=== Section Start ===

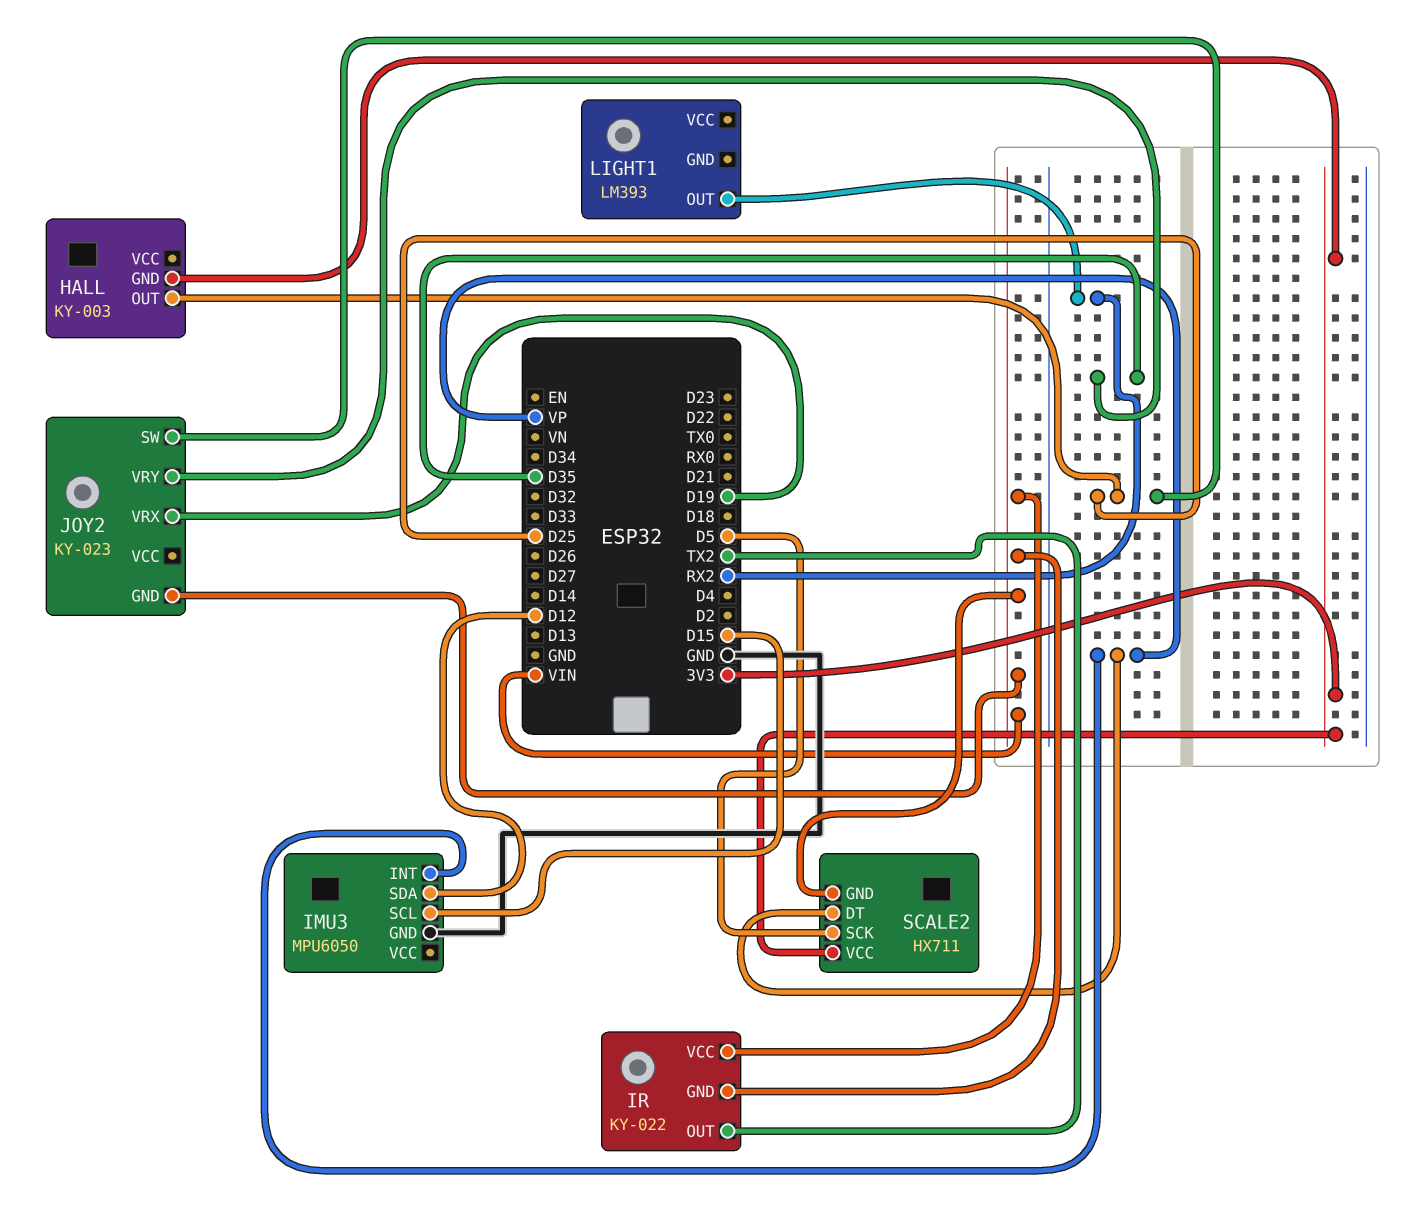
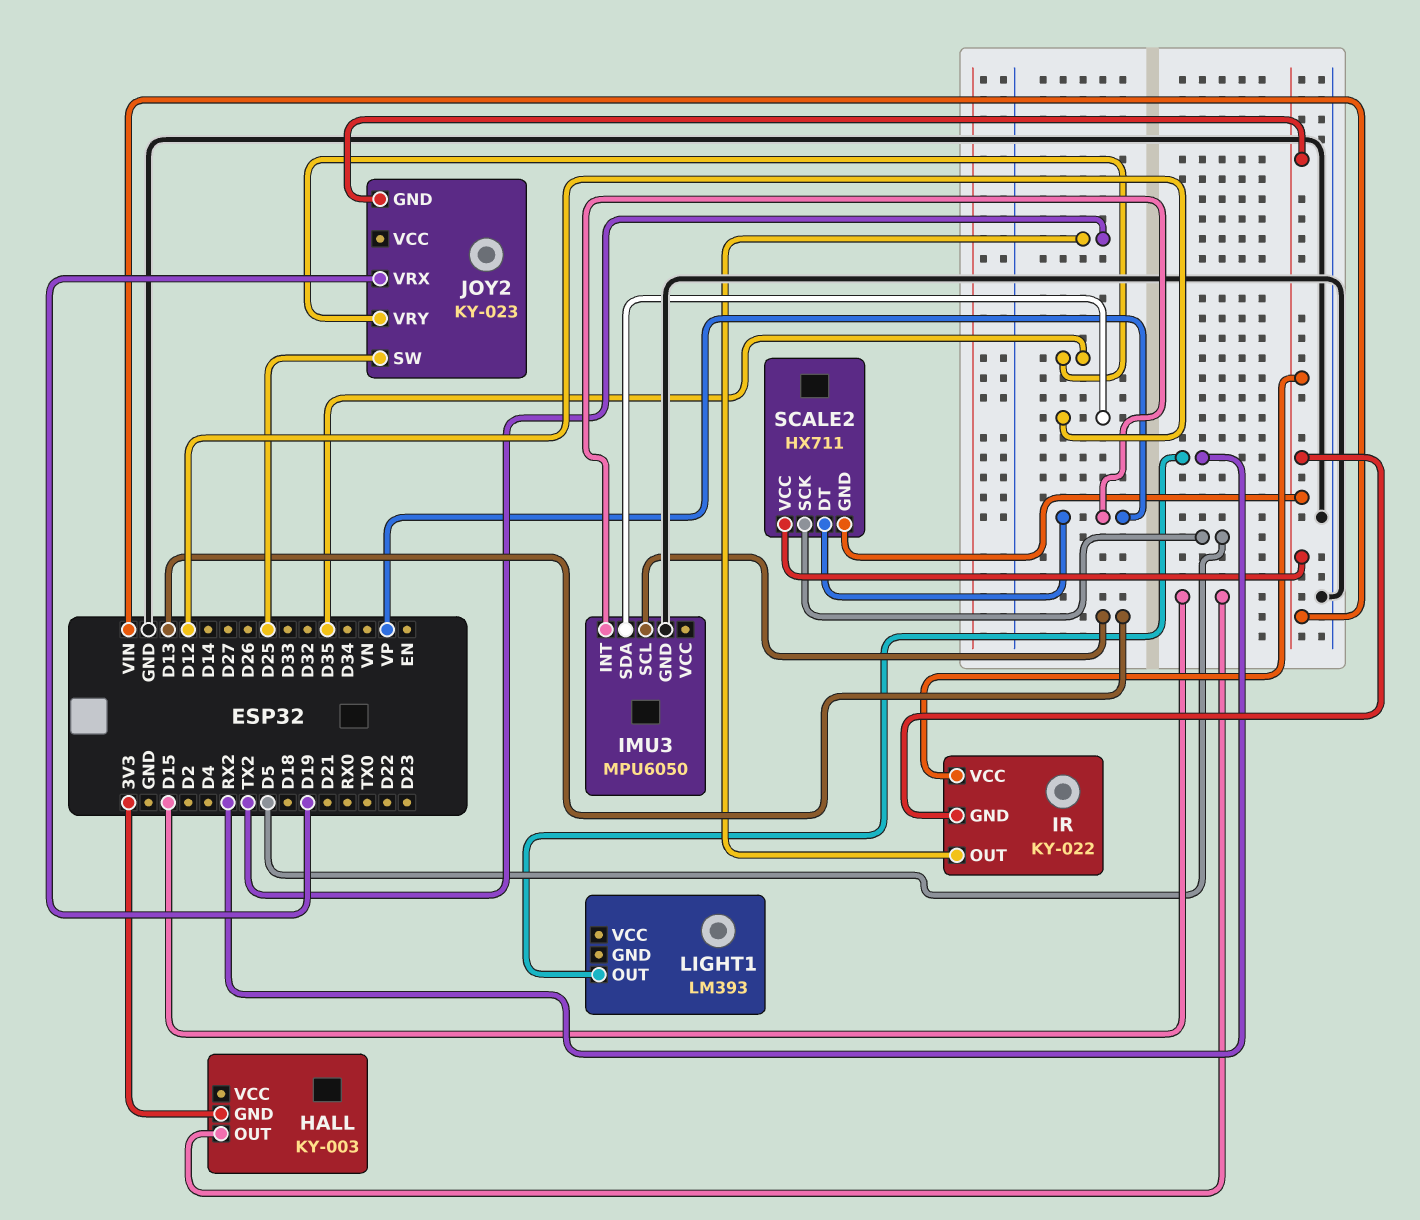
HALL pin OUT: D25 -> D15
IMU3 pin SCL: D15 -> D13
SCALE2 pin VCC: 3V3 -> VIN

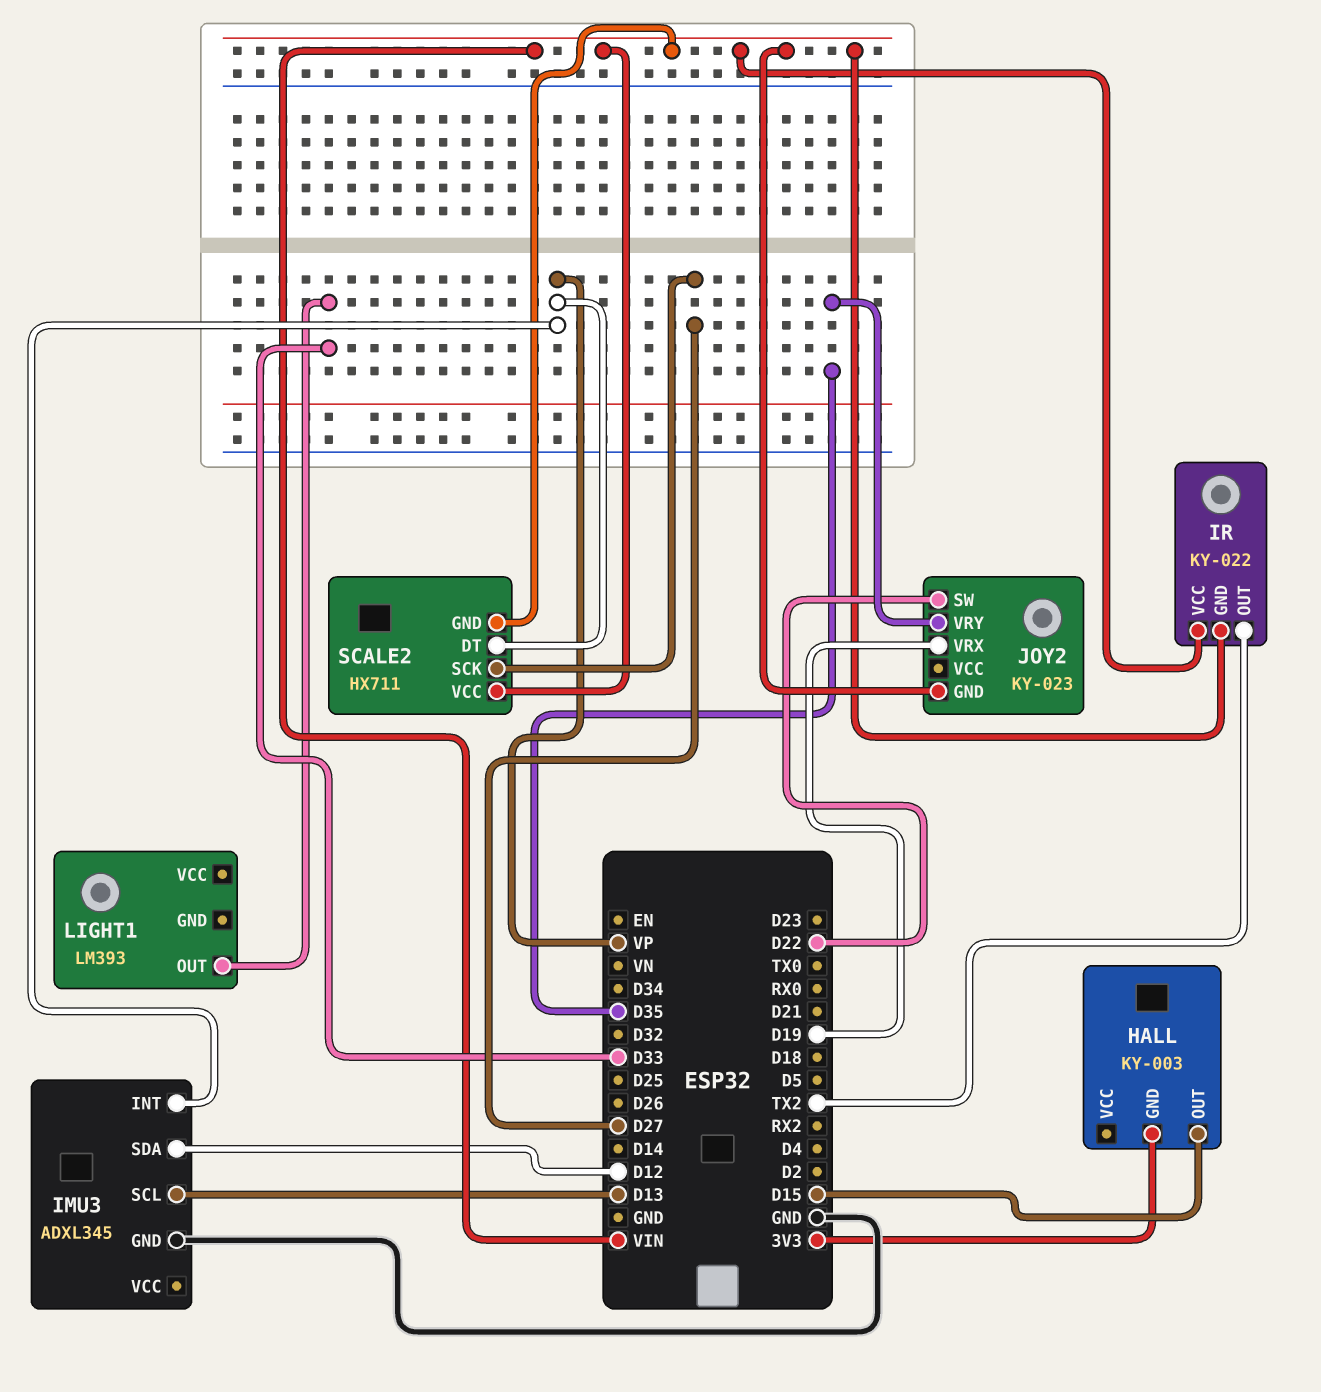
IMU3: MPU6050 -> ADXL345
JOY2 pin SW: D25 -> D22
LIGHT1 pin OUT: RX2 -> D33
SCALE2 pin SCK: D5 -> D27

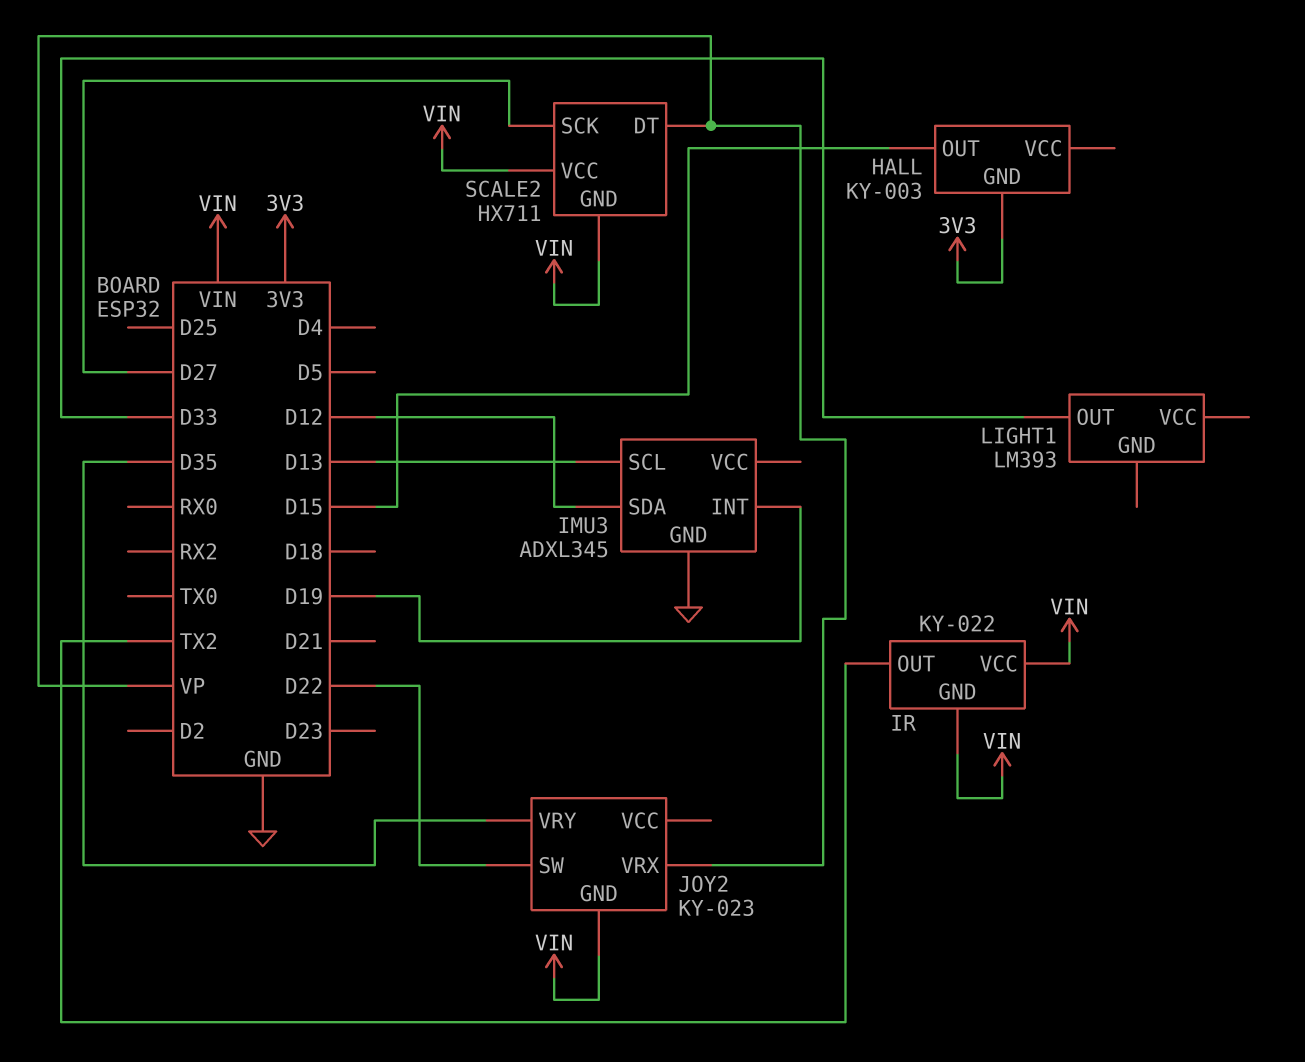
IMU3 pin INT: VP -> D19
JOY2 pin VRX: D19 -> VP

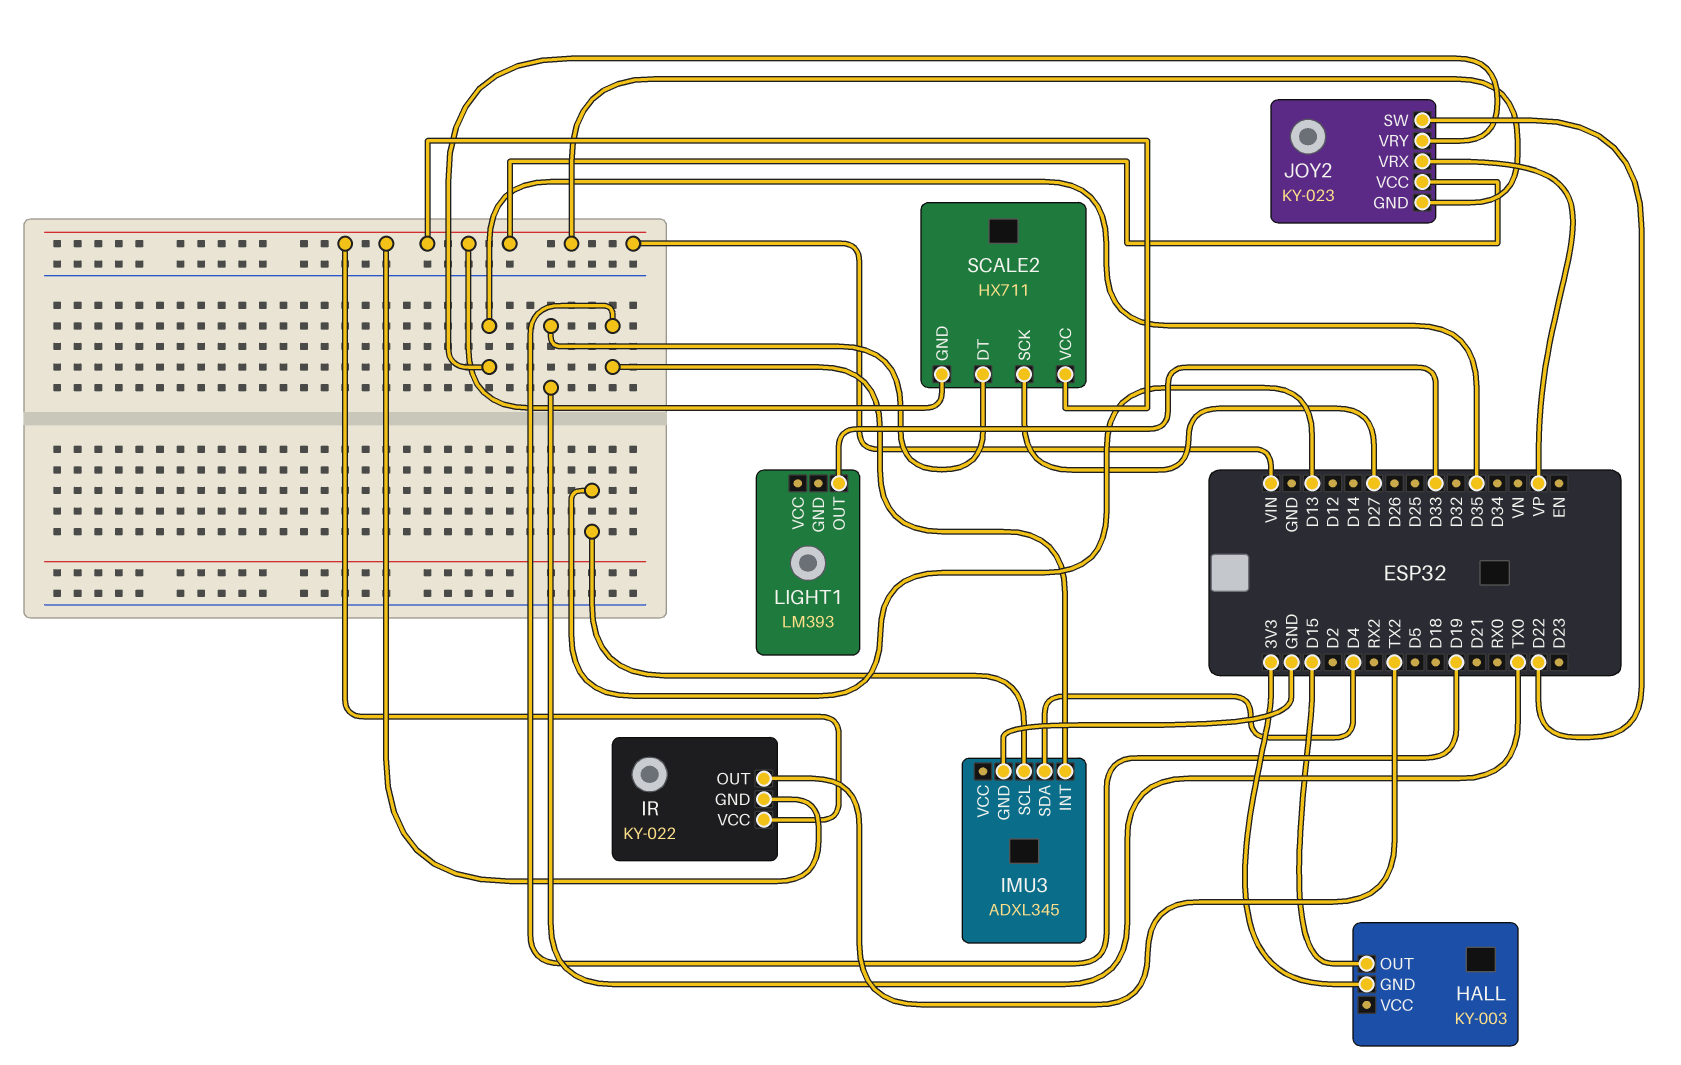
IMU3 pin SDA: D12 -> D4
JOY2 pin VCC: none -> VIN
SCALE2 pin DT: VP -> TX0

=== Section End ===
=== Section Start ===

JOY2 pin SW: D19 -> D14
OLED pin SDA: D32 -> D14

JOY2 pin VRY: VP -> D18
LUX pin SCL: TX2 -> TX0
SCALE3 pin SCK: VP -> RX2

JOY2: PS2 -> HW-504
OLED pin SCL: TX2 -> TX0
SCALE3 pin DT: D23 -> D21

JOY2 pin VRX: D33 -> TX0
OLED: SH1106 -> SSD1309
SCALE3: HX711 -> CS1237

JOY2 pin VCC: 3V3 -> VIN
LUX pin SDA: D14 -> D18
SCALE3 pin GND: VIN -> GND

=== Section End ===

__Problem details__. Within the listing above, extract exactly the lines from the line with "SCALE3 pin SCK: VP -> RX2" to the line with "SCALE3 pin GND: VIN -> GND", the two named lines included, and no others.

__Result of the task__.
SCALE3 pin SCK: VP -> RX2

JOY2: PS2 -> HW-504
OLED pin SCL: TX2 -> TX0
SCALE3 pin DT: D23 -> D21

JOY2 pin VRX: D33 -> TX0
OLED: SH1106 -> SSD1309
SCALE3: HX711 -> CS1237

JOY2 pin VCC: 3V3 -> VIN
LUX pin SDA: D14 -> D18
SCALE3 pin GND: VIN -> GND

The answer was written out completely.